Stored dataset items
=-=-=-=-=

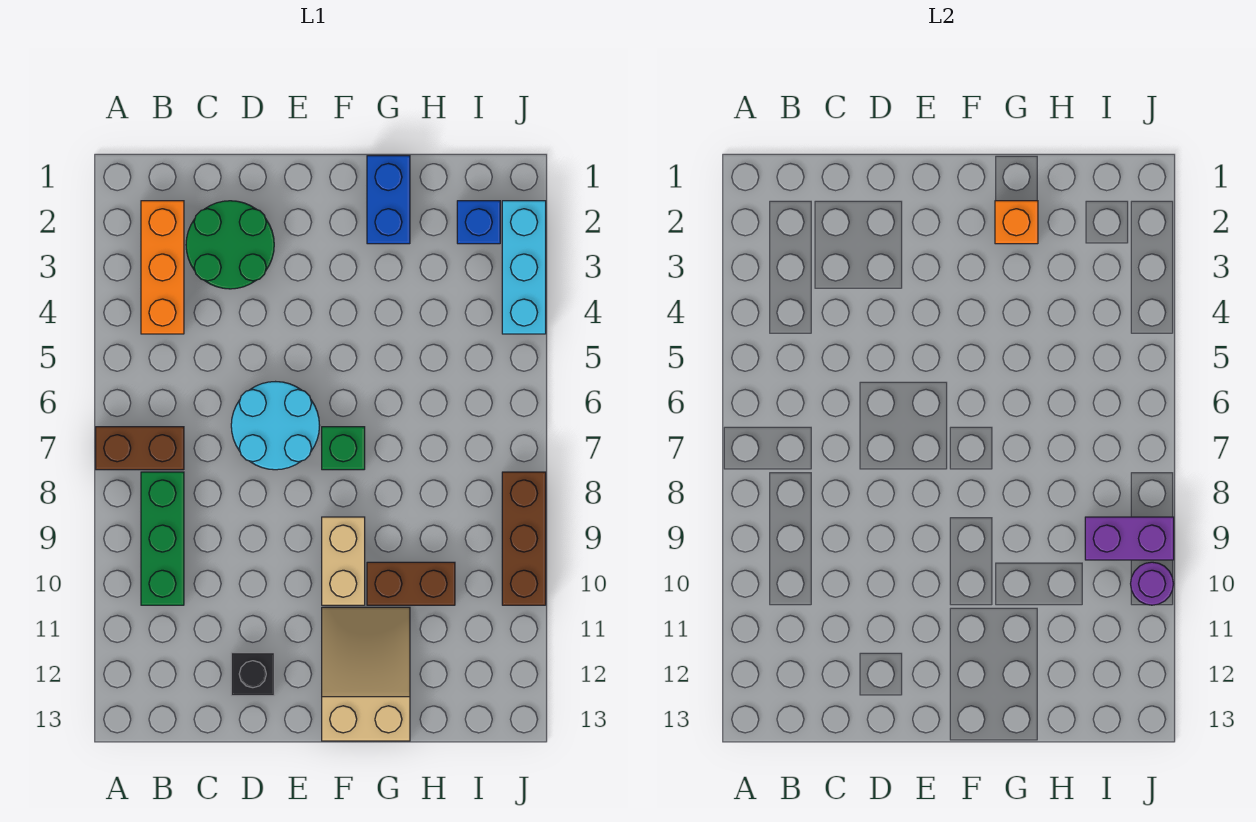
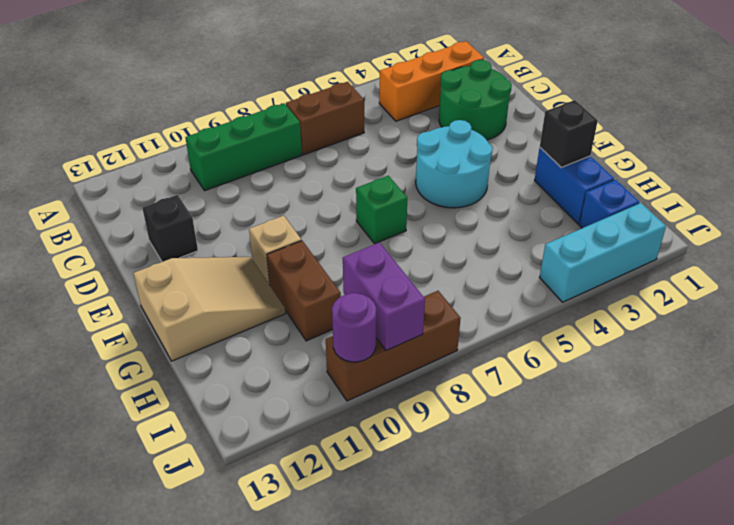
brown brick A7:B7 level 1 -> brown brick B6:B7 level 1
cyan round brick D6:E7 level 1 -> cyan round brick E4:F5 level 1
tan brick F9:F10 level 1 -> tan brick F10 level 1
blue brick G1:G2 level 1 -> blue brick G2:H2 level 1
orange brick G2 level 2 -> black brick G2 level 2

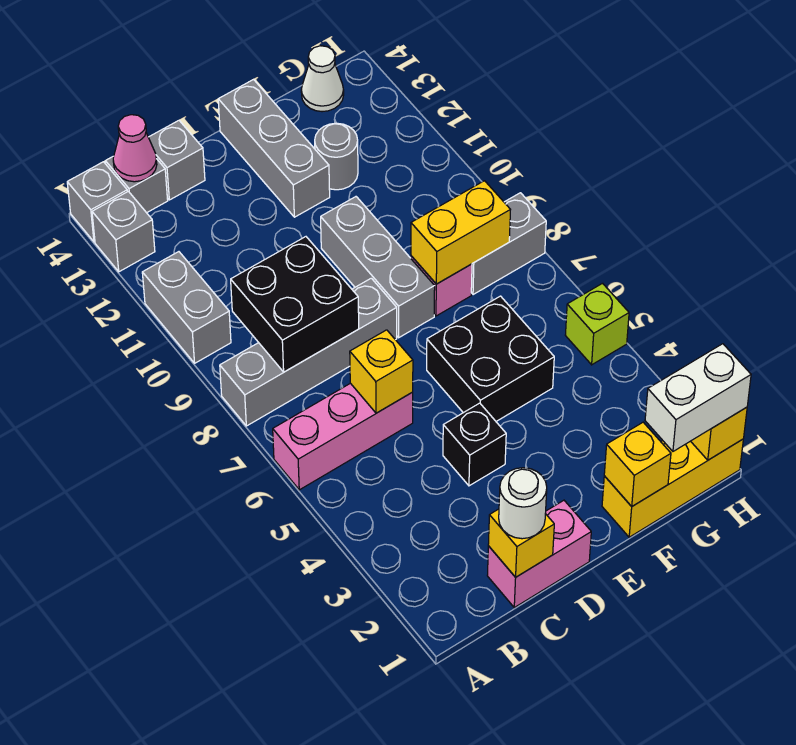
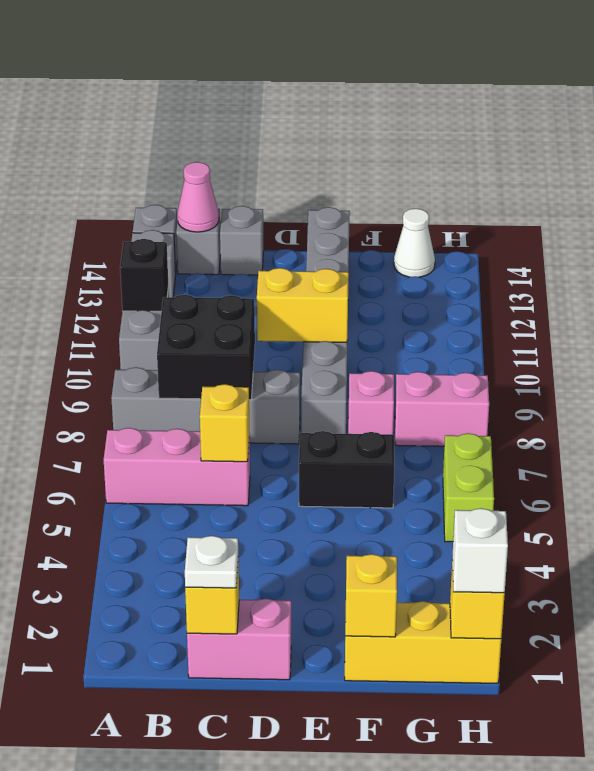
white round brick C1 level 3 -> white plate C1 level 3
black brick D4 level 1 -> black brick A11 level 2
black brick E5:F6 level 1 -> black brick E6:F6 level 1
yellow brick F8:G8 level 2 -> yellow brick D10:E10 level 2
grey round brick F12 level 1 -> none
white brick G1:H1 level 3 -> white brick H1 level 3
grey brick G8:H8 level 1 -> pink brick G8:H8 level 1
lime brick H5 level 1 -> lime brick H5:H6 level 1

=-=-=-=-=

■ ACTIVITY ■
Every line that contains "grey" should be copied out of the data.

■ PROBLEM SOLUTION ■
grey round brick F12 level 1 -> none
grey brick G8:H8 level 1 -> pink brick G8:H8 level 1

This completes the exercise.